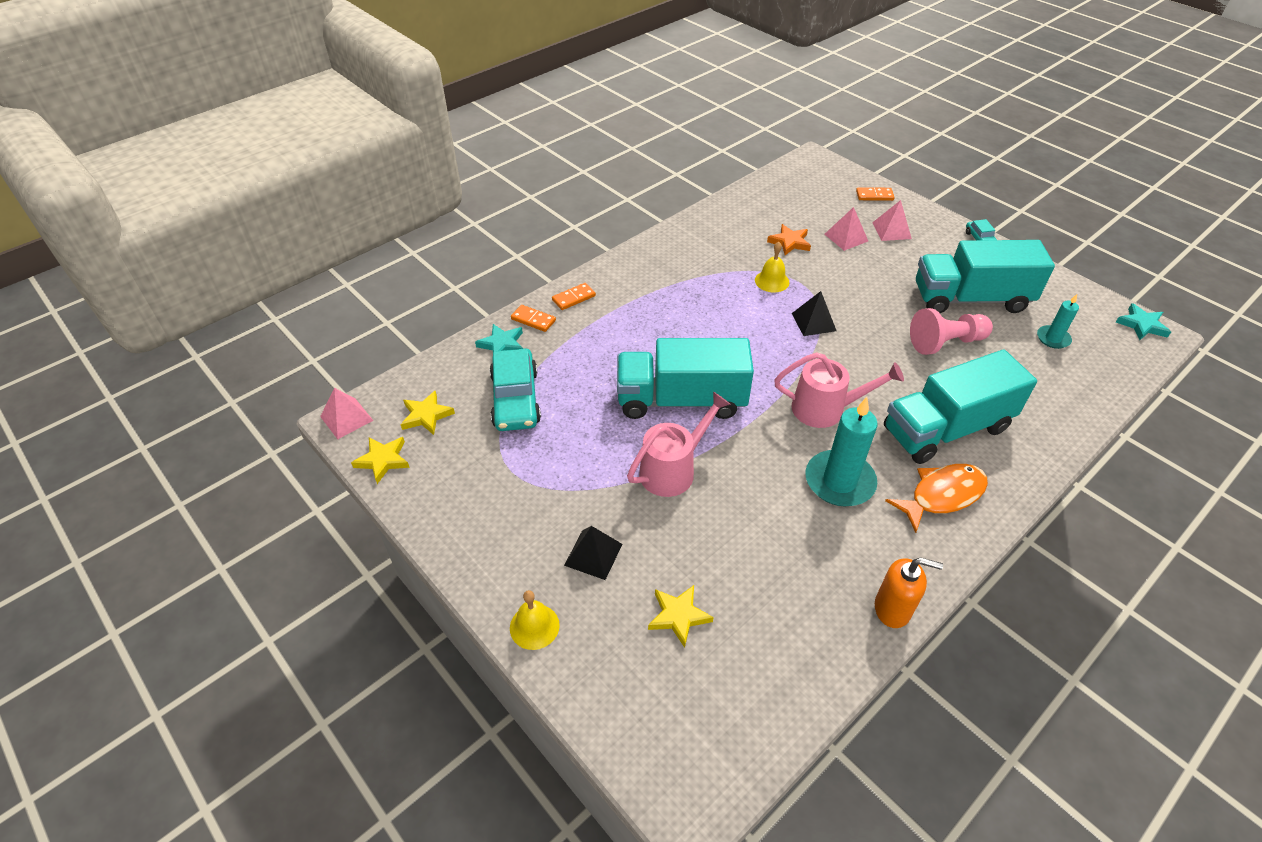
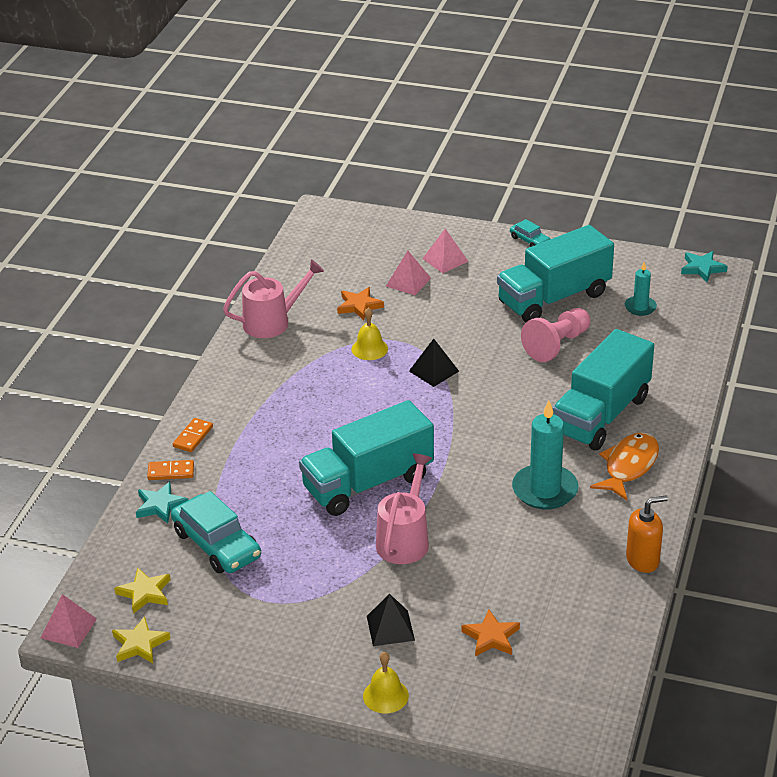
camera: 30 degrees left, 10 degrees down
(678, 616) = (491, 637): yellow star -> orange star
(826, 409) = (495, 439): pink watering can -> pink watering can (273, 322)
(874, 196) = (406, 231): orange domino -> none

++++

§ **WHAT YOU HAVE TO DO**:
Your answer must be the number of lines above that contain the word "orange", stated alone.

§ **THE ANSWER**:
2